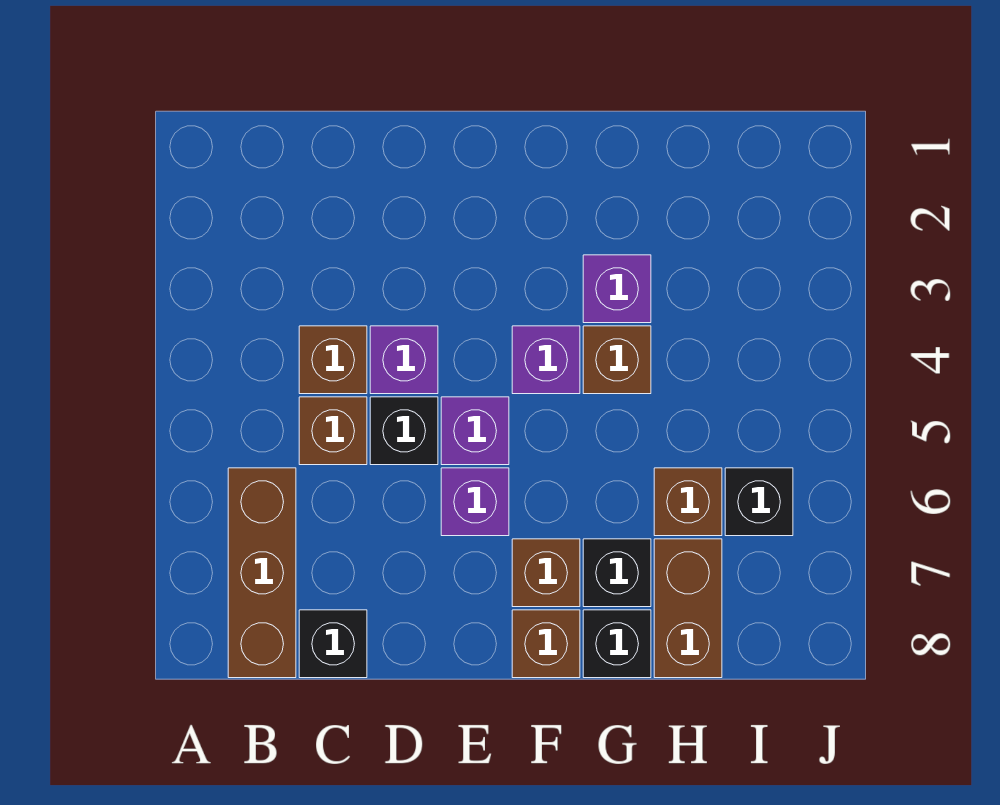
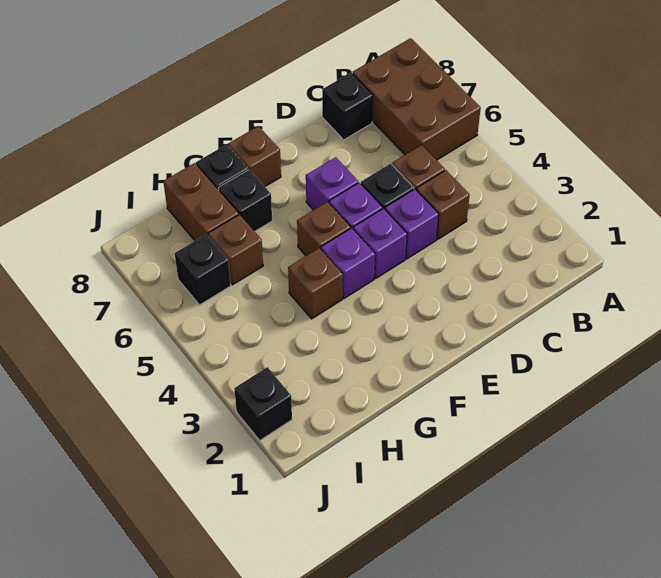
brown brick B6:B8 level 1 -> brown brick A6:B8 level 1
brown brick F7 level 1 -> brown brick F5 level 1
purple brick G3 level 1 -> purple brick E4 level 1
none -> black brick J2 level 1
################
# [About this exercise]
Please return the span of lines above that opens with the one containing "brown brick F7" and closes with the final line, both included, exactly as written and nothing more.

# [Output for this task]
brown brick F7 level 1 -> brown brick F5 level 1
purple brick G3 level 1 -> purple brick E4 level 1
none -> black brick J2 level 1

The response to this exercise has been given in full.